**ASSIGNMENT:** If a line in the entries contains the string "none", include that line in your answer.

Modification records:
--- START ---

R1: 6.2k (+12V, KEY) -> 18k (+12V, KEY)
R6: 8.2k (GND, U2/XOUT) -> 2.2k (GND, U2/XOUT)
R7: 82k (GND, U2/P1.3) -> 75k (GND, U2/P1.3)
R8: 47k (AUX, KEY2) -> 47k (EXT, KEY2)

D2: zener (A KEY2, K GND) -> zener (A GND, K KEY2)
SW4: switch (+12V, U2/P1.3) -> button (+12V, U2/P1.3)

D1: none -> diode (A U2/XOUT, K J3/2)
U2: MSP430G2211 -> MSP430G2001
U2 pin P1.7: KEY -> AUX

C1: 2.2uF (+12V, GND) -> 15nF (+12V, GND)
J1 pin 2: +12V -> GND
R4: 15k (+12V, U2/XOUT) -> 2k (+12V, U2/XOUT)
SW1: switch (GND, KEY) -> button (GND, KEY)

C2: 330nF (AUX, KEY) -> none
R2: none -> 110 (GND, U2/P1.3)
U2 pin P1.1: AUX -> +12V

--- END ---

**WRITTEN SOLUTION:**
D1: none -> diode (A U2/XOUT, K J3/2)
C2: 330nF (AUX, KEY) -> none
R2: none -> 110 (GND, U2/P1.3)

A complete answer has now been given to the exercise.